How to complete this task -> Please reproduce the entries below exactly, omitting any images they contain.

(Supplied material begins)

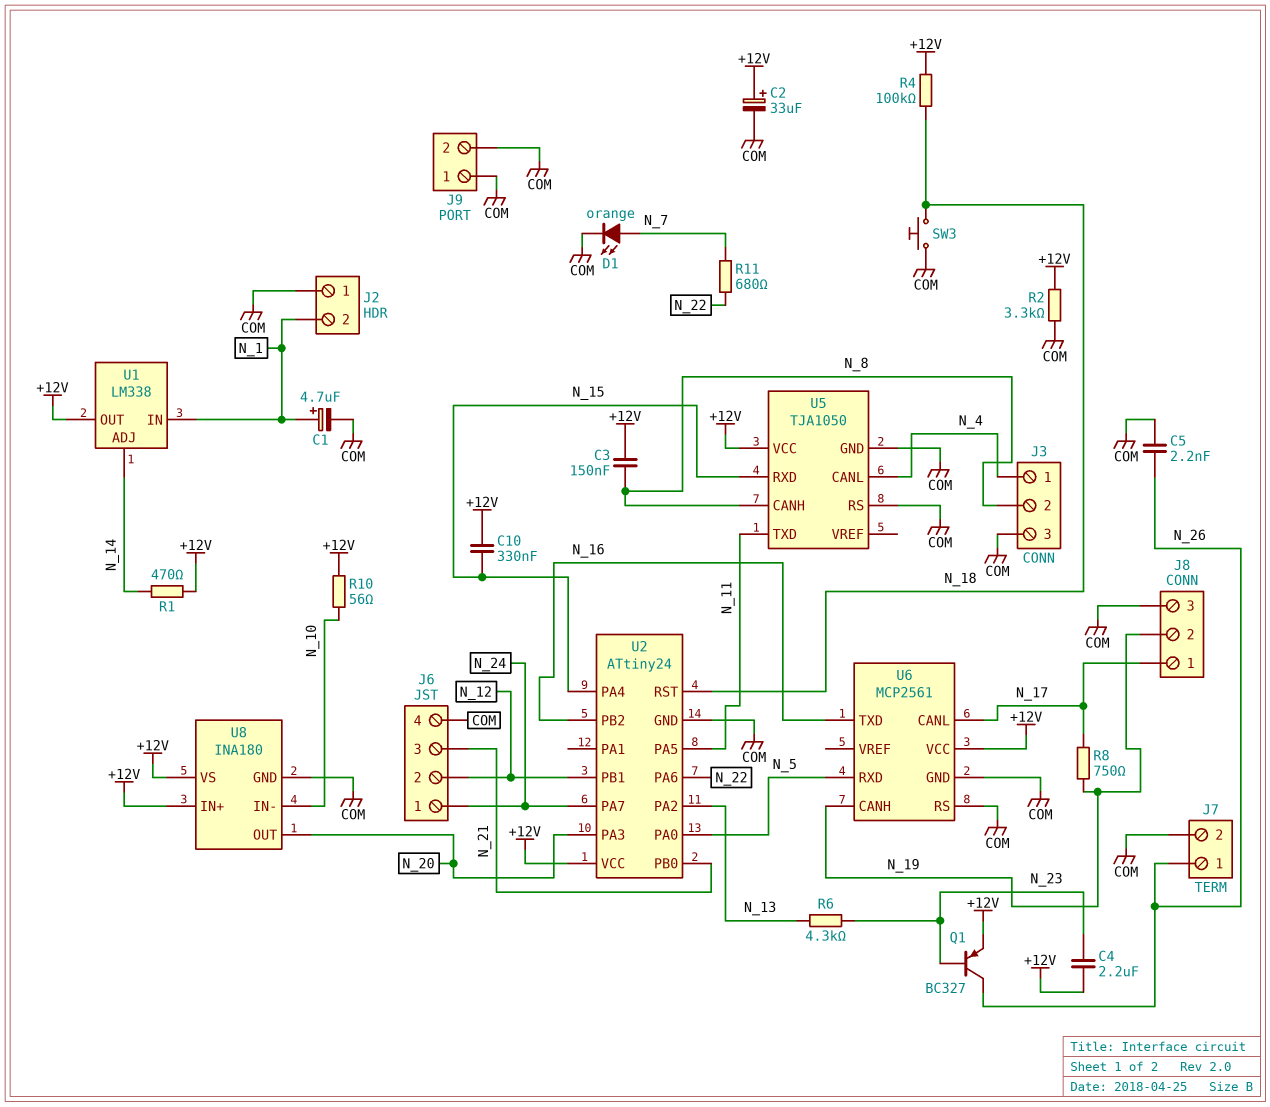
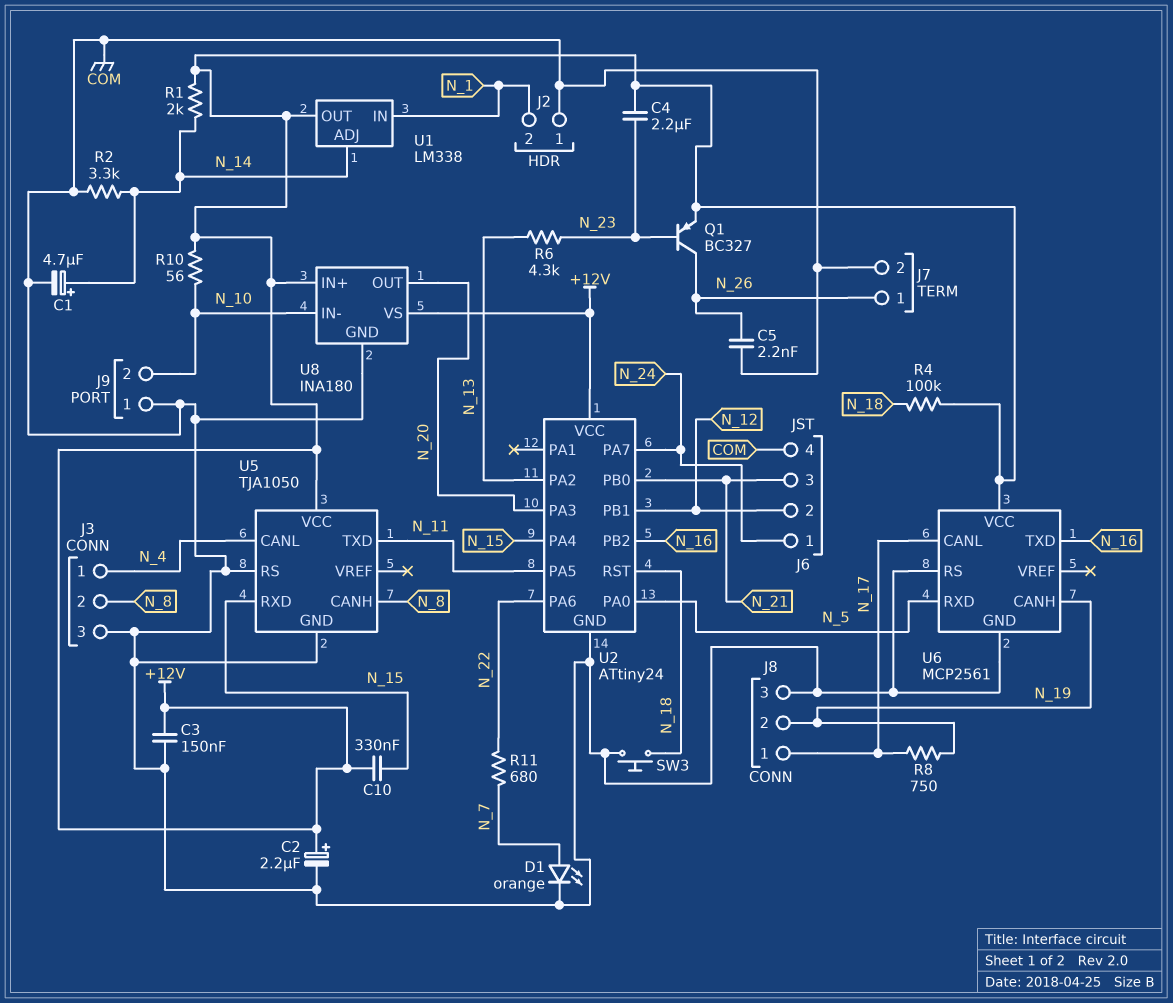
C1: 4.7uF (plus N_1, minus COM) -> 4.7uF (plus N_14, minus COM)
C2: 33uF (plus +12V, minus COM) -> 2.2uF (plus +12V, minus COM)
C3: 150nF (+12V, N_8) -> 150nF (+12V, COM)
J9 pin 2: COM -> N_10
R1: 470 (+12V, N_14) -> 2k (+12V, N_14)
R2: 3.3k (+12V, COM) -> 3.3k (COM, N_14)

(Supplied material ends)

Solution to this exercise ->
C1: 4.7uF (plus N_1, minus COM) -> 4.7uF (plus N_14, minus COM)
C2: 33uF (plus +12V, minus COM) -> 2.2uF (plus +12V, minus COM)
C3: 150nF (+12V, N_8) -> 150nF (+12V, COM)
J9 pin 2: COM -> N_10
R1: 470 (+12V, N_14) -> 2k (+12V, N_14)
R2: 3.3k (+12V, COM) -> 3.3k (COM, N_14)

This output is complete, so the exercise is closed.